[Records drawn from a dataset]
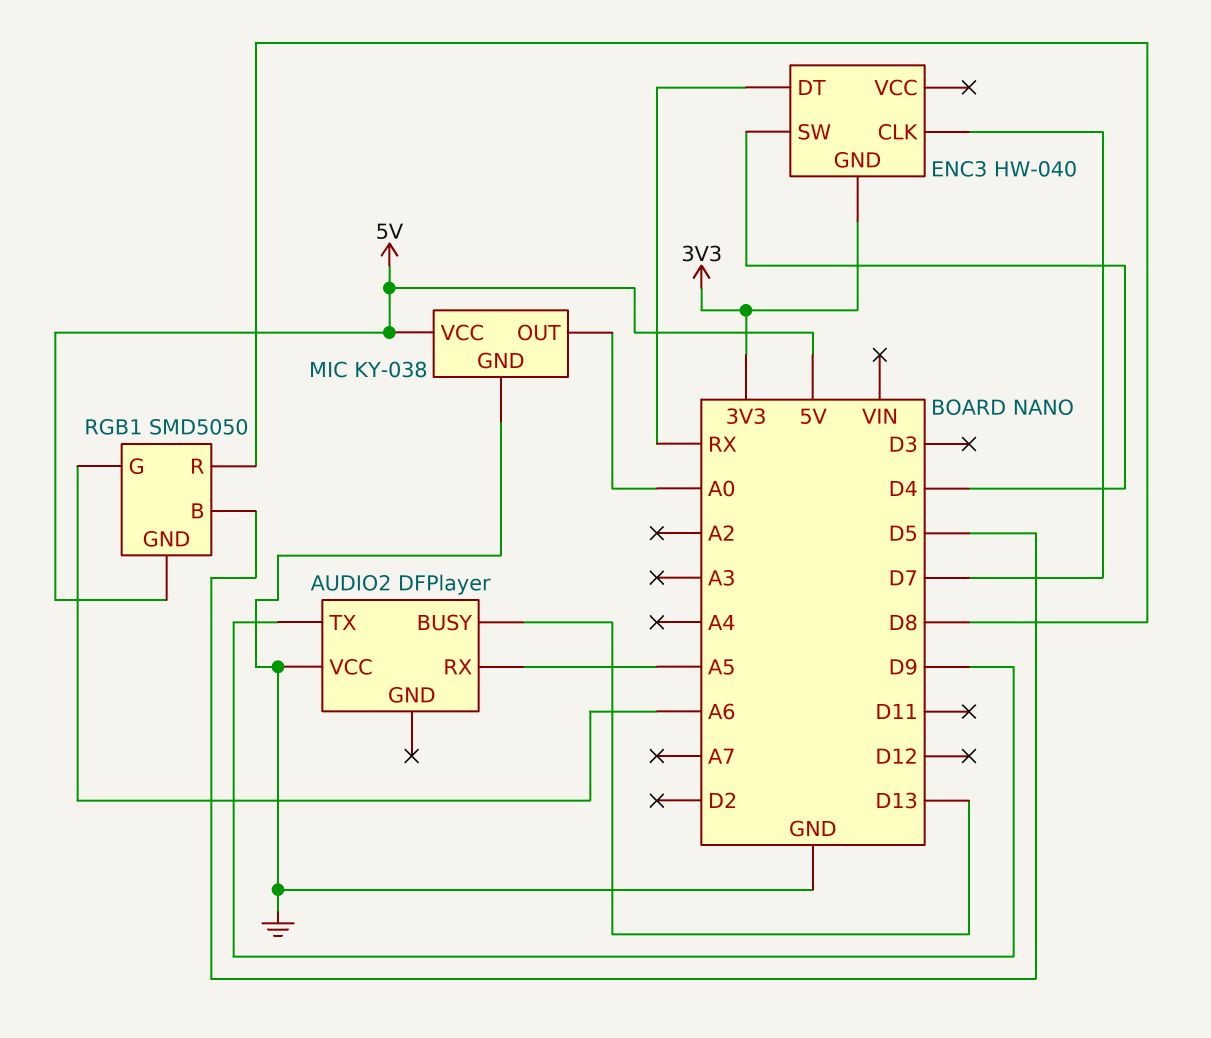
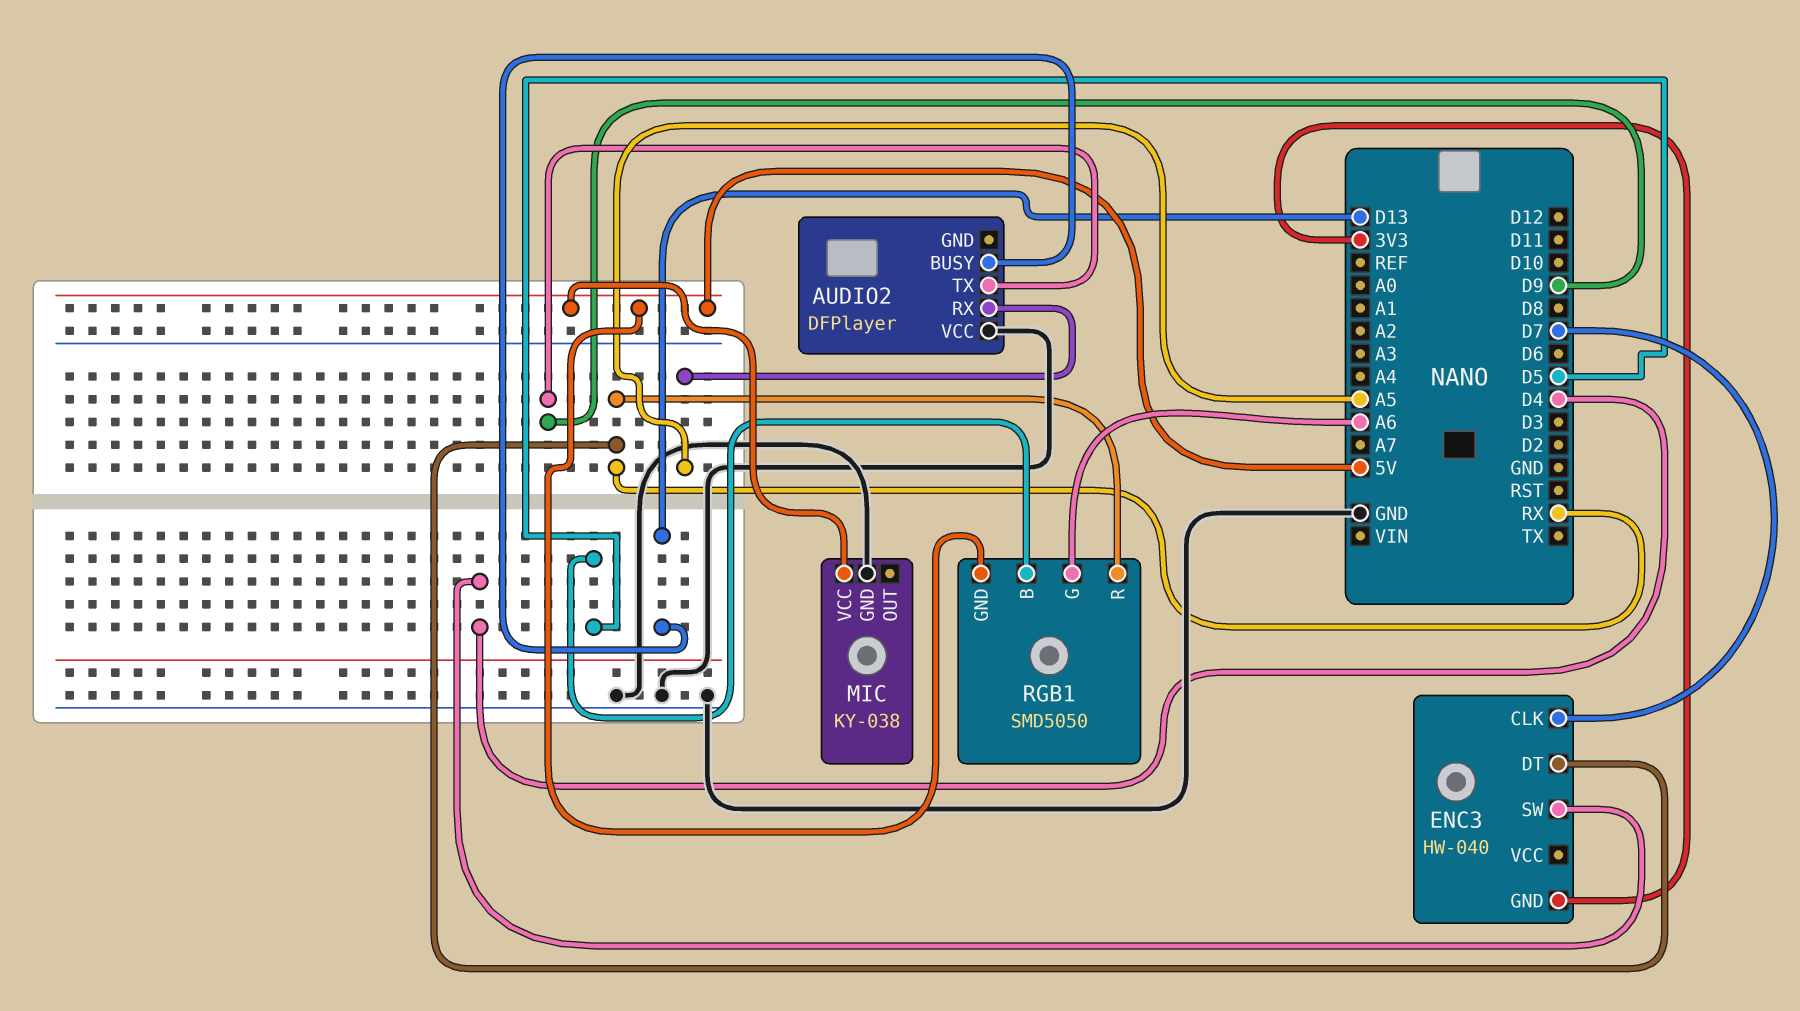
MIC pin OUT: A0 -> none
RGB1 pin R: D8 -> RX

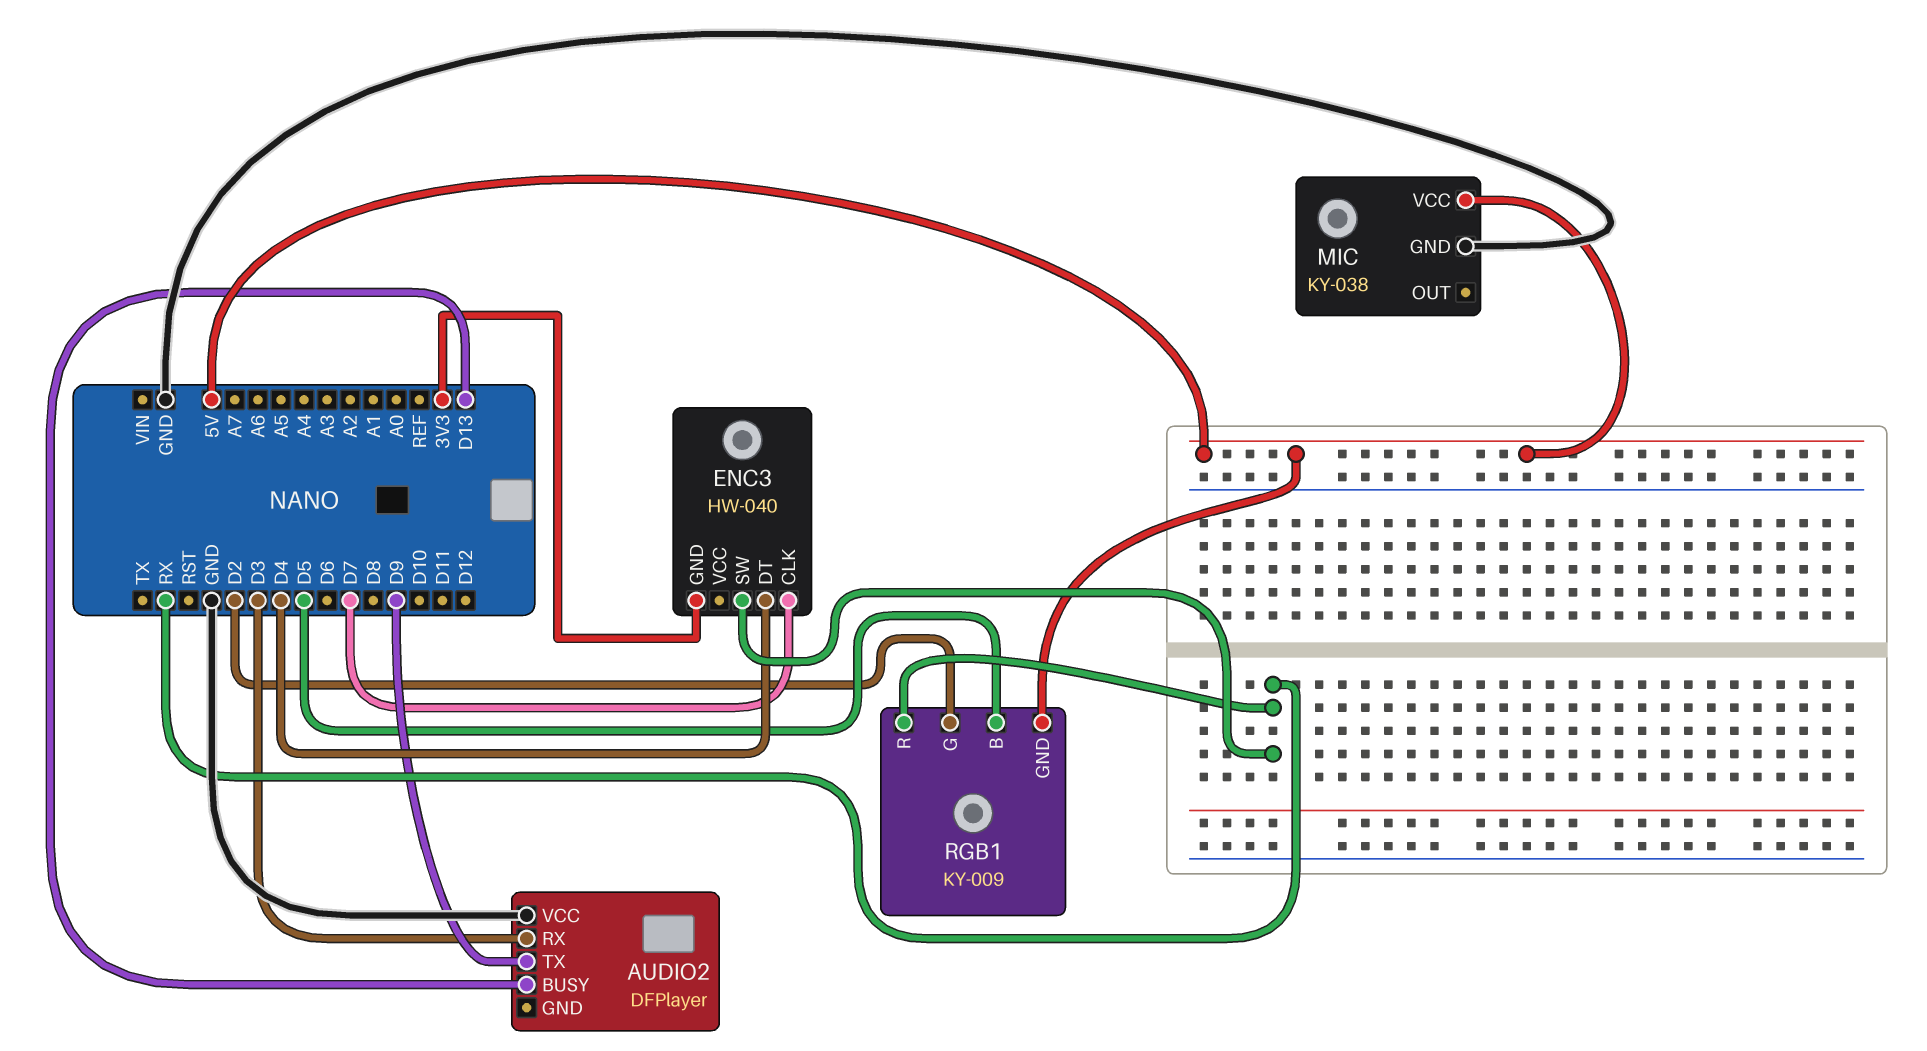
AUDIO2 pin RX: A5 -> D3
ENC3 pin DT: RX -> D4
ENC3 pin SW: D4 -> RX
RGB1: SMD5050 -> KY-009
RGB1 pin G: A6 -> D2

TASK DIRECTIONS:
Print every entry word for word; omit the pictures.

WORKED SOLUTION:
MIC pin OUT: A0 -> none
RGB1 pin R: D8 -> RX

AUDIO2 pin RX: A5 -> D3
ENC3 pin DT: RX -> D4
ENC3 pin SW: D4 -> RX
RGB1: SMD5050 -> KY-009
RGB1 pin G: A6 -> D2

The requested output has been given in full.